**Material provided**.
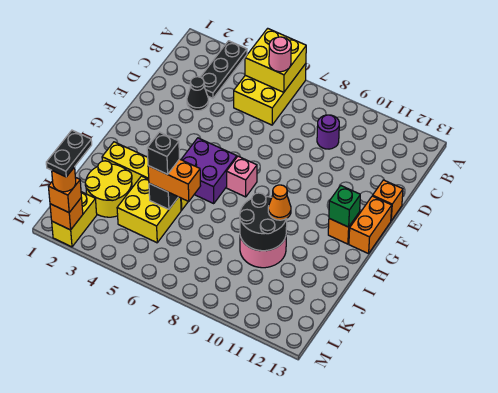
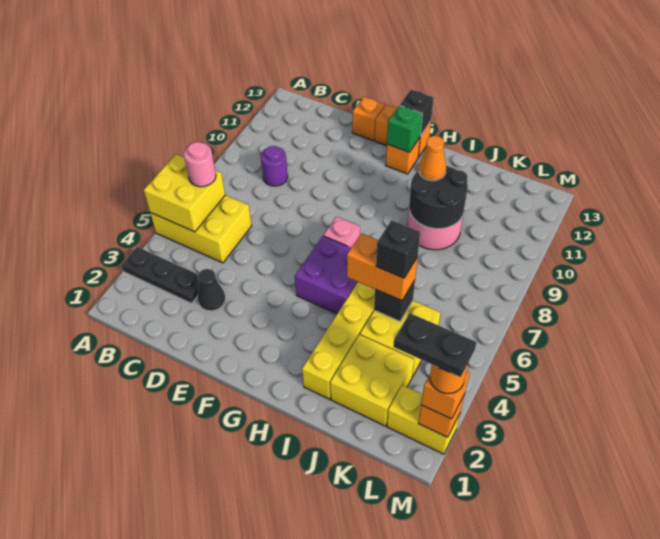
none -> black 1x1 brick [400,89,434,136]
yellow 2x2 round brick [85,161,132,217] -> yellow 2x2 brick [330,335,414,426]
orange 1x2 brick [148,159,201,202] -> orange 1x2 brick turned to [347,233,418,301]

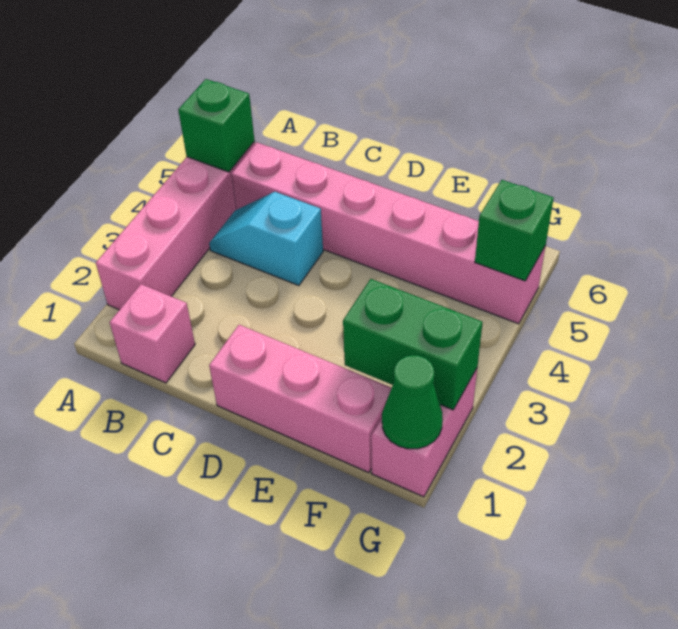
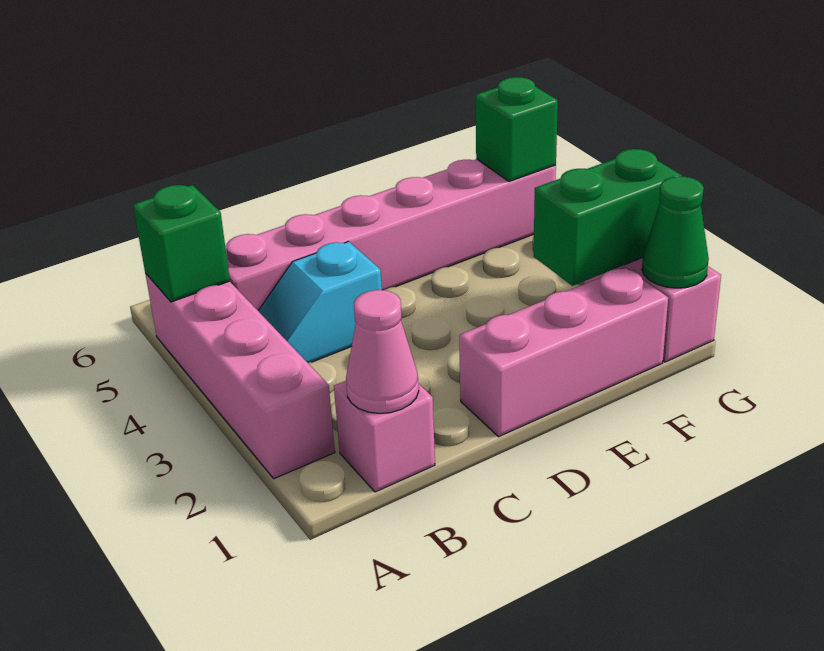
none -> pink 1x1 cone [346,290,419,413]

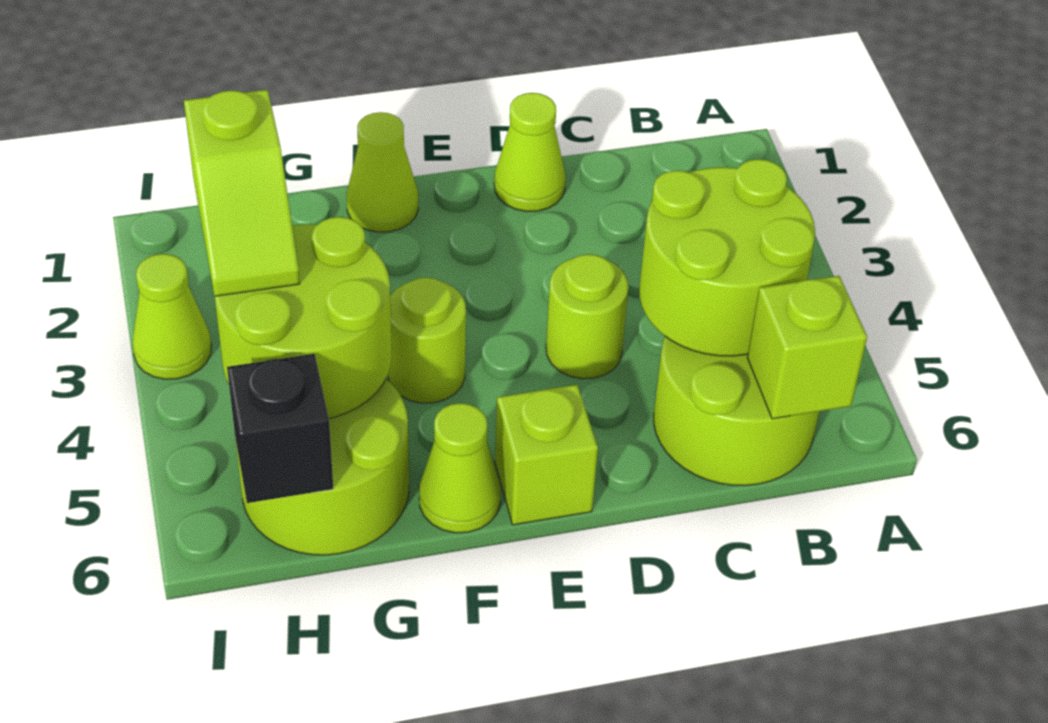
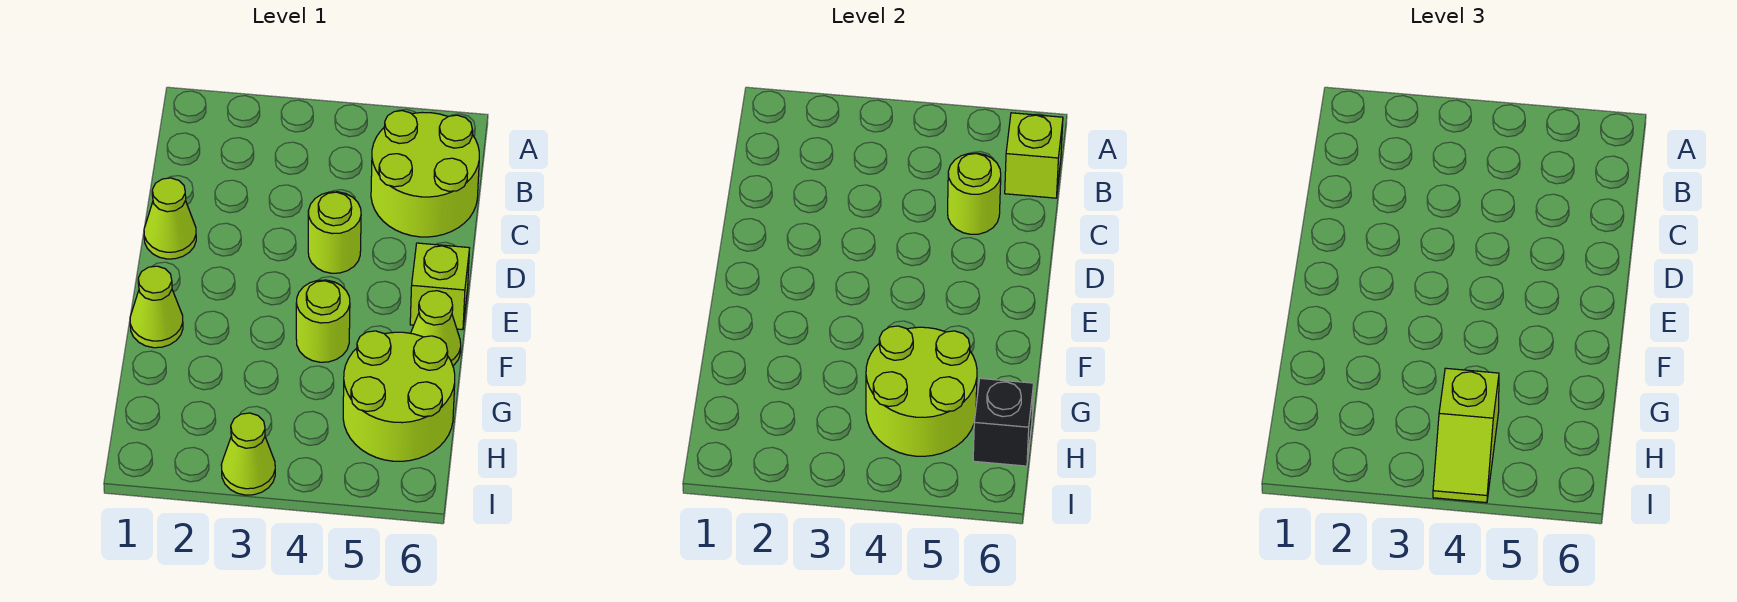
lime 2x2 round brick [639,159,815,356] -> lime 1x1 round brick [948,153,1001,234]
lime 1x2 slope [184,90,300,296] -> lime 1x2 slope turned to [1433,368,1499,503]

**Aim of the exercise**. Taking the lines above one at a time, give the number of them that contain the string "brick". Add nothing else.

**Result of the task**. 4